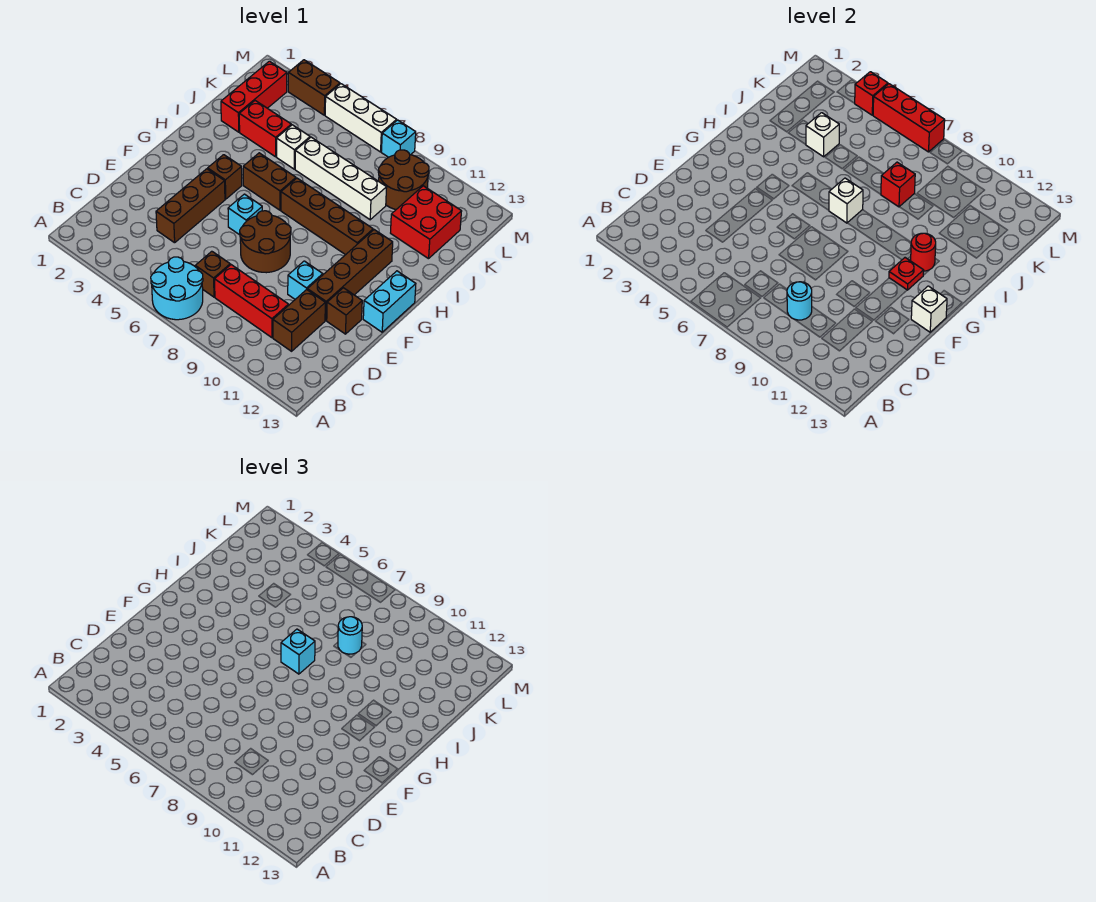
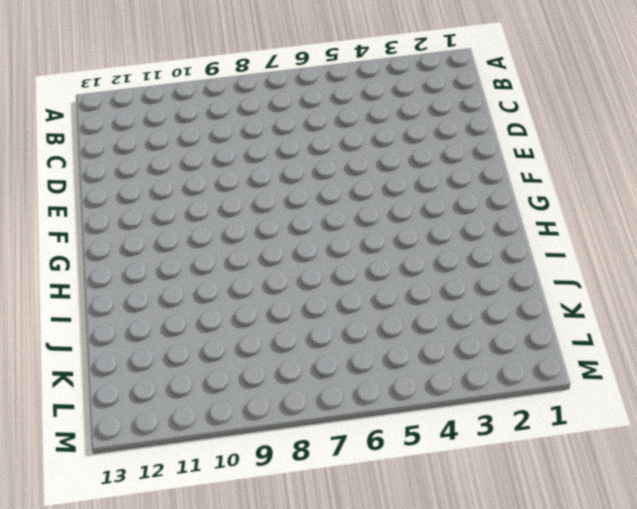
none -> cyan round brick A6:B7 level 1
none -> brown brick C7 level 1
none -> red brick C8:C10 level 1
none -> brown brick C11:D11 level 1

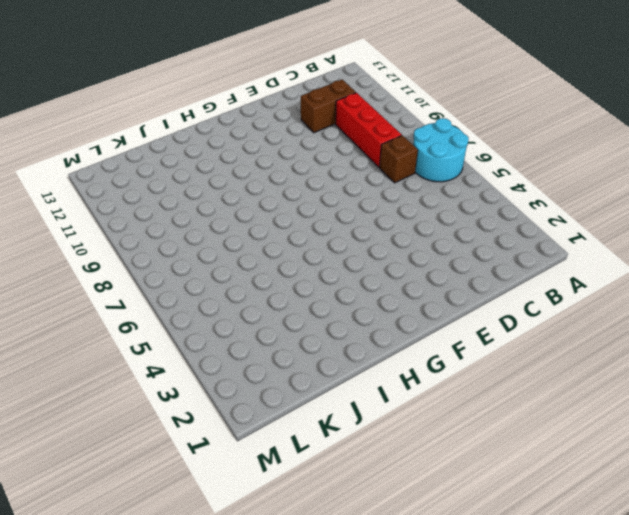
none -> brown brick D4:F4 level 1
none -> brown round brick E7:F8 level 1
none -> cyan brick E10 level 1
none -> brown brick E11:H11 level 1

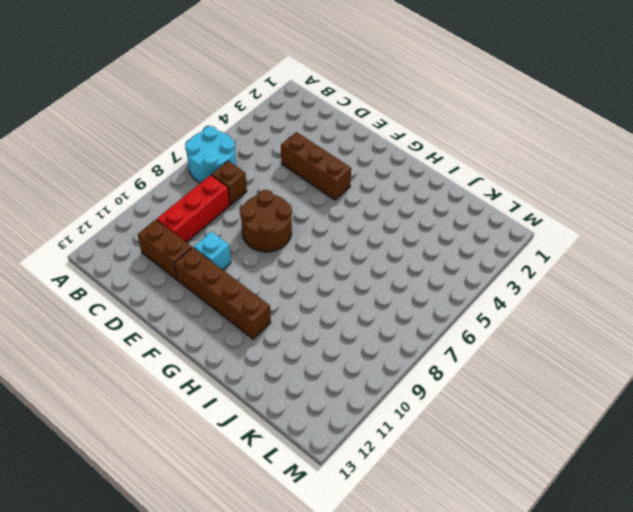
none -> brown brick E12 level 1
none -> cyan brick F6 level 1
none -> cyan brick F13:G13 level 1
none -> brown brick G4 level 1

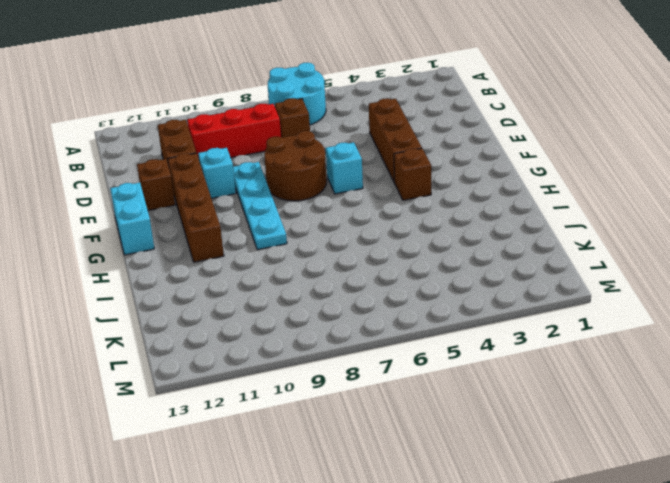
cyan plate E9:H9 level 1 -> brown brick H7:H10 level 1
none -> brown brick H5:H6 level 1
none -> red brick J2:L2 level 1
none -> red brick J3:J4 level 1
none -> white brick J5 level 1

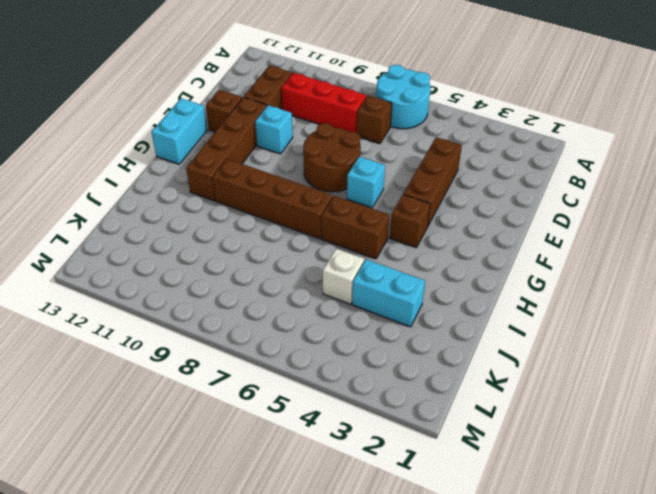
cyan brick J3:J4 level 1 -> red brick J3:J4 level 1
none -> red brick J2:L2 level 1
none -> white brick J6:J9 level 1
none -> red brick J11:K12 level 1
none -> brown round brick K9:L10 level 1

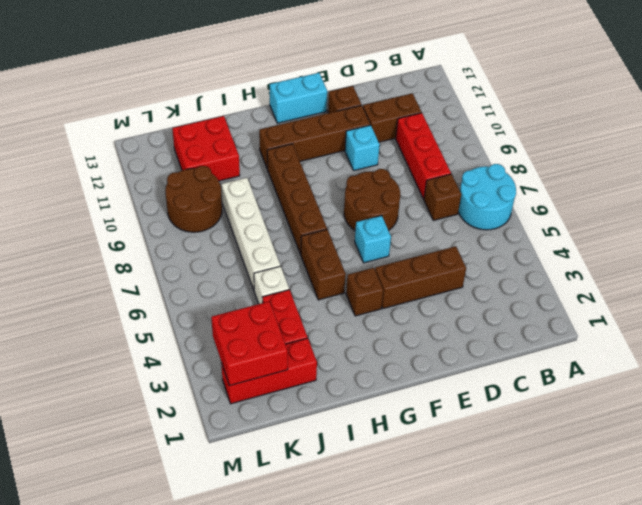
red brick K2:L3 level 2 -> none
none -> brown brick M3:M4 level 1
none -> white brick M5:M7 level 1
none -> cyan brick M8 level 1
none -> cyan round brick C9 level 2

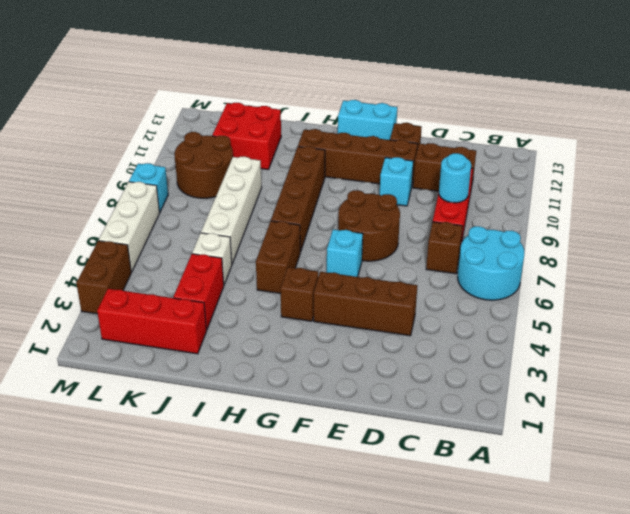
none -> white brick F13 level 2
none -> red plate G11 level 2
none -> white brick H7 level 2
none -> red round brick H11 level 2

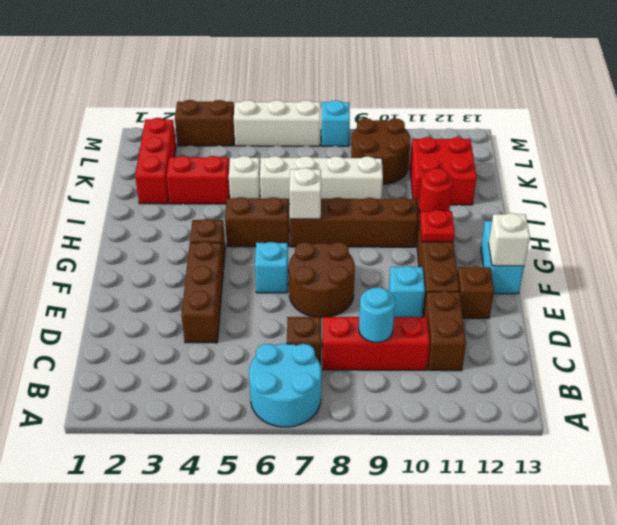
none -> white brick J4 level 2
none -> red brick J8 level 2
none -> red brick M4 level 2
none -> red brick M5:M7 level 2

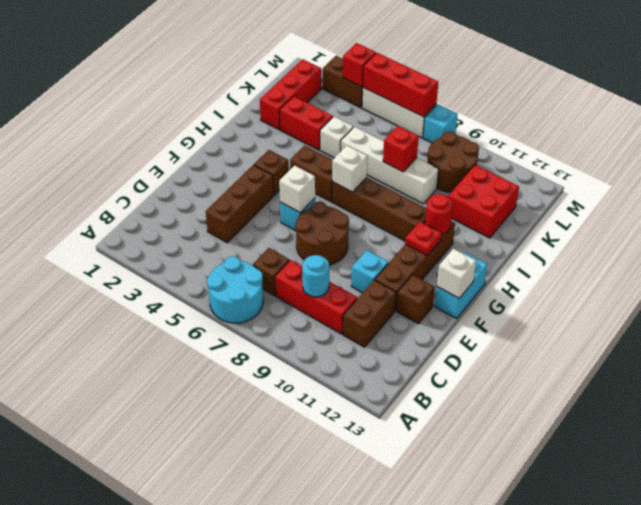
white brick F6 level 2 -> white brick J4 level 2
none -> cyan brick H7 level 3
none -> cyan round brick J8 level 3

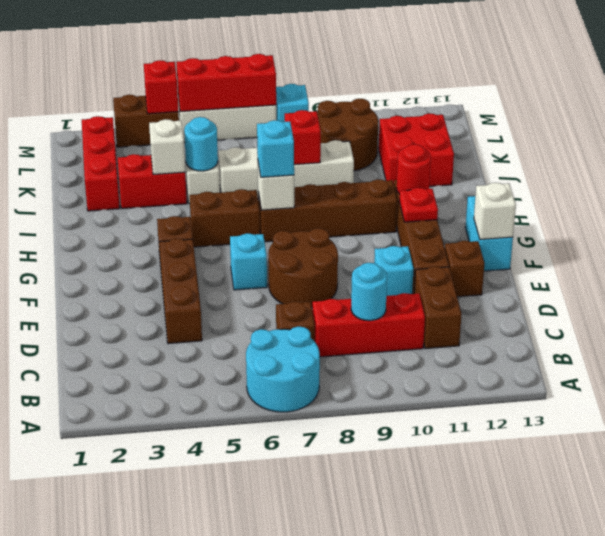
cyan round brick J5 level 2 -> cyan round brick J8 level 3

________________________________________

§ ASSIGNED TASK:
Your answer must be a single number: how many lines in this listing hold the string "round"? Please add nothing else.

§ EXERCISE ANSWER:
7